**INFORMATION PROVIDED**:
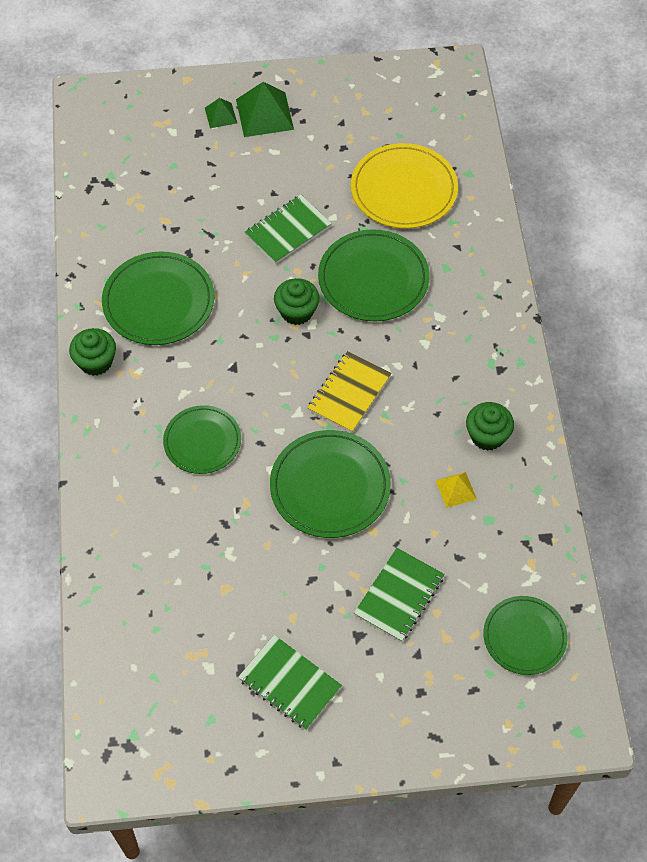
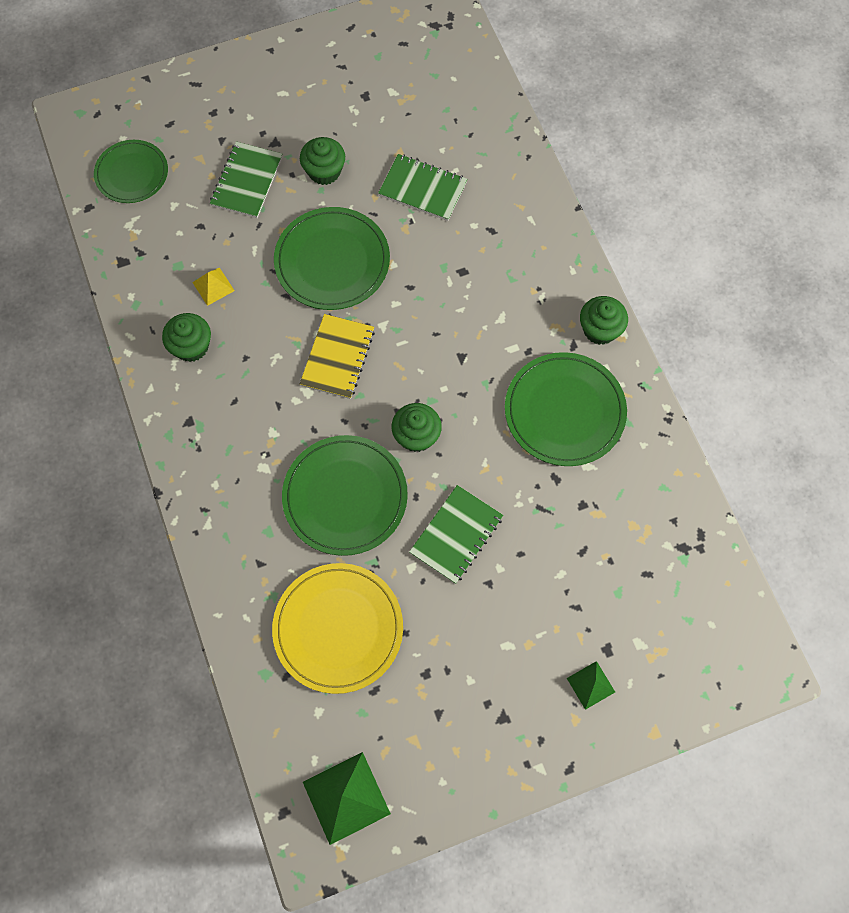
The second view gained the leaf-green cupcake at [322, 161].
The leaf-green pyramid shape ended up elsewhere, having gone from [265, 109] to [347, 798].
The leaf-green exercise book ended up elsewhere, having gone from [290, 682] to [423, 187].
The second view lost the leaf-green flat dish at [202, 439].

**EXERCISE BRIEF**: Would you transcribe all of the data exactly, omitting any pictures?

**SOLUTION**:
The second view gained the leaf-green cupcake at [322, 161].
The leaf-green pyramid shape ended up elsewhere, having gone from [265, 109] to [347, 798].
The leaf-green exercise book ended up elsewhere, having gone from [290, 682] to [423, 187].
The second view lost the leaf-green flat dish at [202, 439].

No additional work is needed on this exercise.